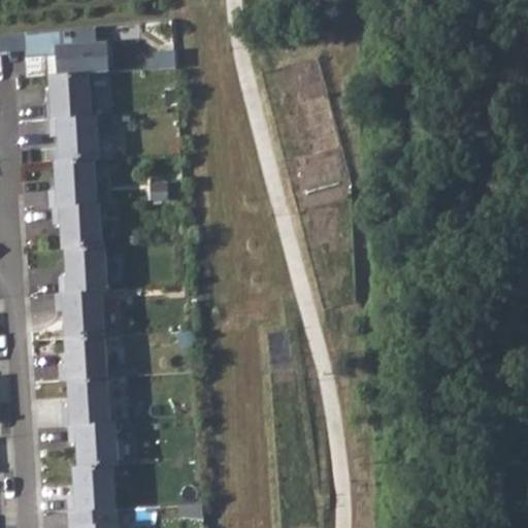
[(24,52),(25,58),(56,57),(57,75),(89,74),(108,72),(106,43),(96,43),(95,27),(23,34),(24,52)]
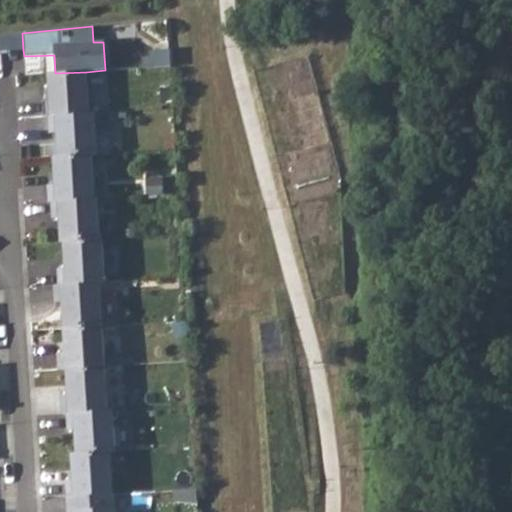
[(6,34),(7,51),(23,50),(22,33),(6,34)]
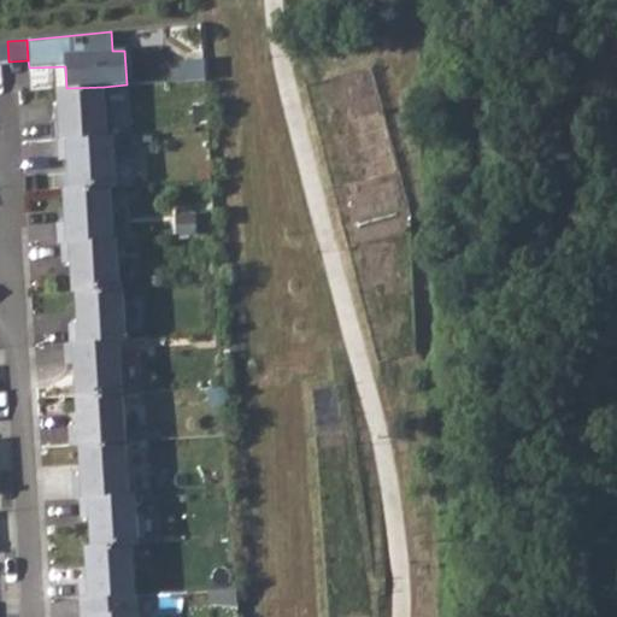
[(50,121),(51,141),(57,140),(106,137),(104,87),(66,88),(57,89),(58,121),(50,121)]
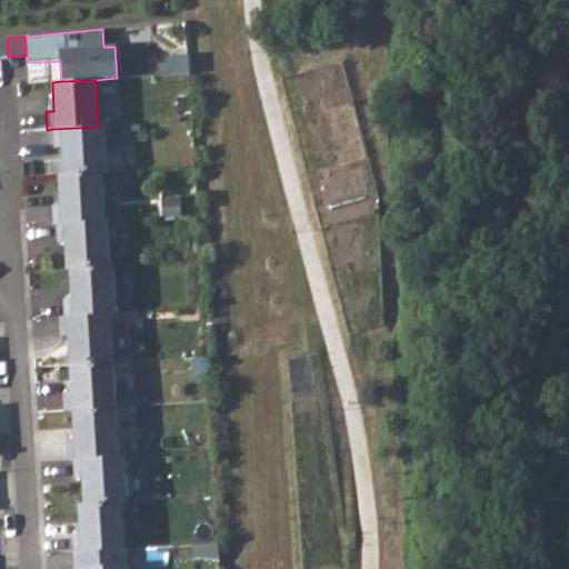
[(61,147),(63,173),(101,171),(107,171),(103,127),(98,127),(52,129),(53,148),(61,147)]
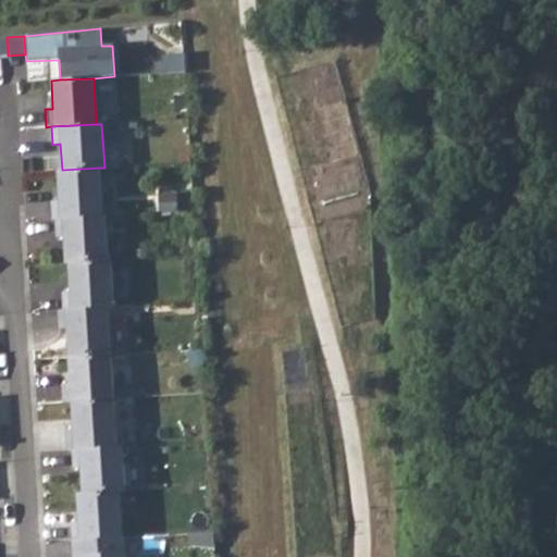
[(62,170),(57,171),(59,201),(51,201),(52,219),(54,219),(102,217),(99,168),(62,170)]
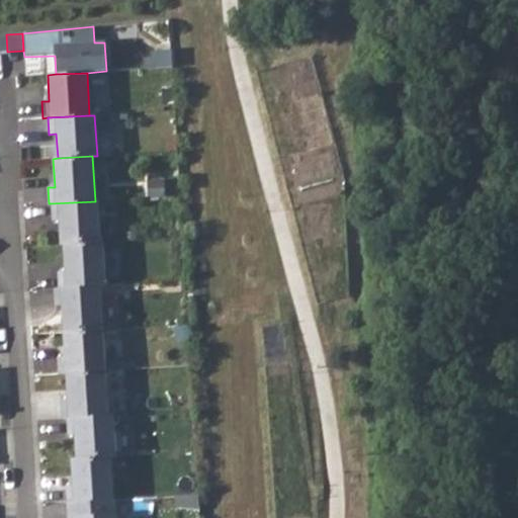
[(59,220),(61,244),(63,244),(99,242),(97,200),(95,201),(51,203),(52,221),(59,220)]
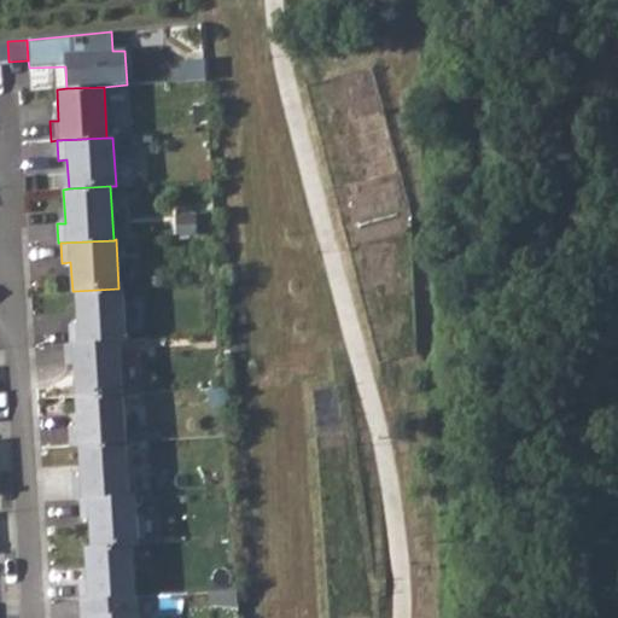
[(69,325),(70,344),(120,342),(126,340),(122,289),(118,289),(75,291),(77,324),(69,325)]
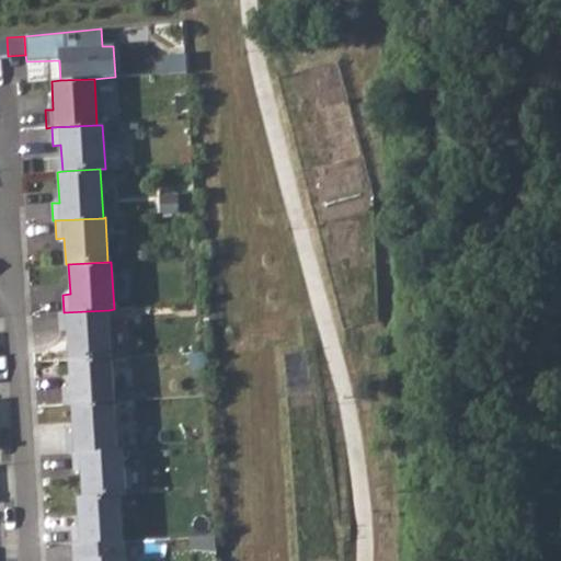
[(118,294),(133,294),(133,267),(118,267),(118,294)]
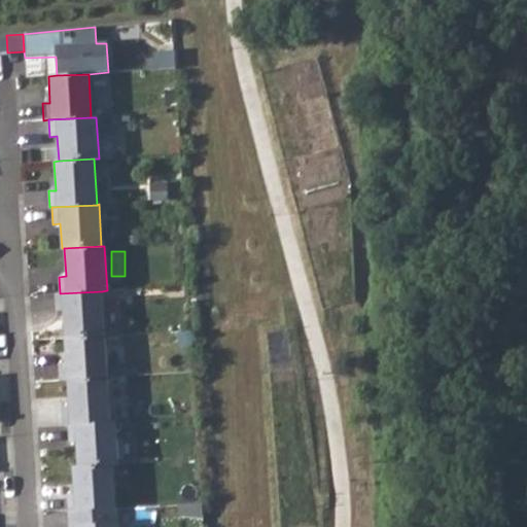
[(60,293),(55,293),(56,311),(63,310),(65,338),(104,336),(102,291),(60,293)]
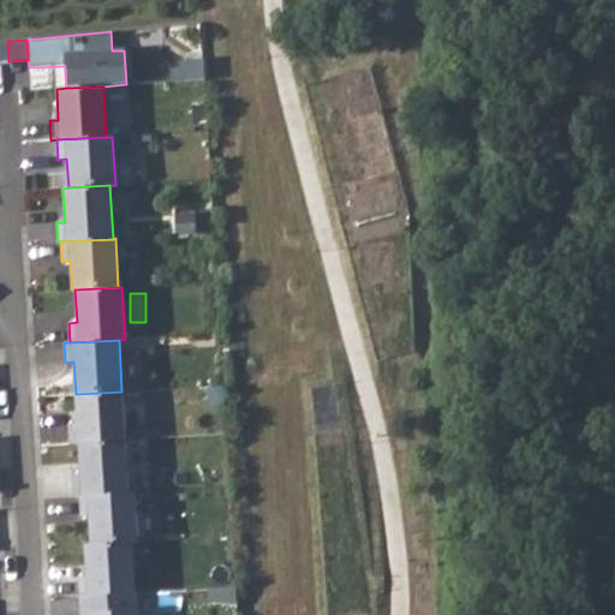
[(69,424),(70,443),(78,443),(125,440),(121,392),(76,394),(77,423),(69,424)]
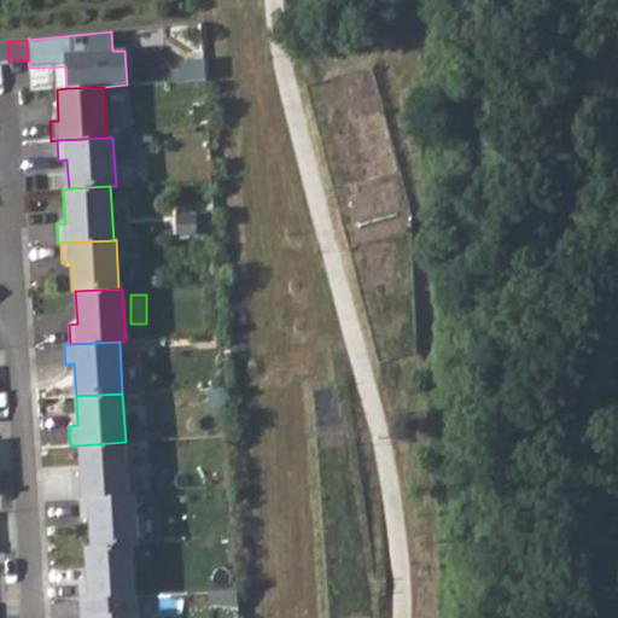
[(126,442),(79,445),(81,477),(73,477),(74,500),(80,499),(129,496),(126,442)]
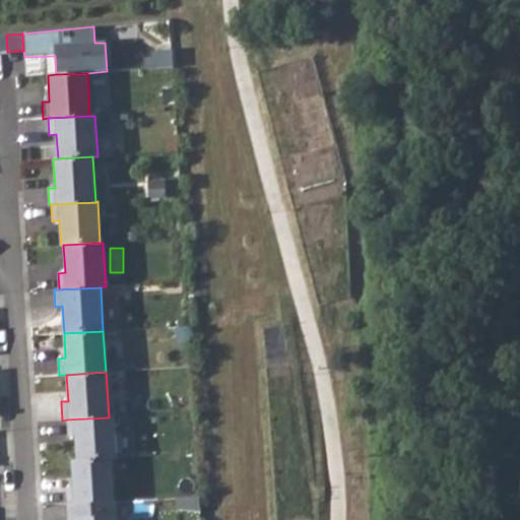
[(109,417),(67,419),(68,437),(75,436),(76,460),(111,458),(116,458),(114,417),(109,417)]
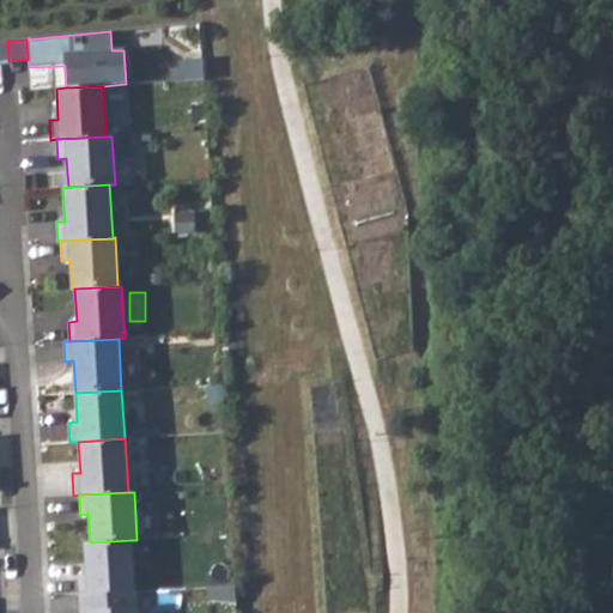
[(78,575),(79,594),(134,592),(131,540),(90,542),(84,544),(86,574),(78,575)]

____

▶ What the task requires
Without the pictures, return the whole of the data exactly as given.

▶ Your response
[(24,52),(25,58),(56,57),(57,75),(89,74),(108,72),(106,43),(96,43),(95,27),(23,34),(24,52)]
[(6,34),(7,51),(23,50),(22,33),(6,34)]
[(50,121),(51,141),(57,140),(106,137),(104,87),(66,88),(57,89),(58,121),(50,121)]
[(61,147),(63,173),(101,171),(107,171),(103,127),(98,127),(52,129),(53,148),(61,147)]
[(62,170),(57,171),(59,201),(51,201),(52,219),(54,219),(102,217),(99,168),(62,170)]
[(59,220),(61,244),(63,244),(99,242),(97,200),(95,201),(51,203),(52,221),(59,220)]
[(69,325),(70,344),(120,342),(126,340),(122,289),(118,289),(75,291),(77,324),(69,325)]
[(118,294),(133,294),(133,267),(118,267),(118,294)]
[(60,293),(55,293),(56,311),(63,310),(65,338),(104,336),(102,291),(60,293)]
[(69,424),(70,443),(78,443),(125,440),(121,392),(76,394),(77,423),(69,424)]
[(126,442),(79,445),(81,477),(73,477),(74,500),(80,499),(129,496),(126,442)]
[(109,417),(67,419),(68,437),(75,436),(76,460),(111,458),(116,458),(114,417),(109,417)]
[(78,575),(79,594),(134,592),(131,540),(90,542),(84,544),(86,574),(78,575)]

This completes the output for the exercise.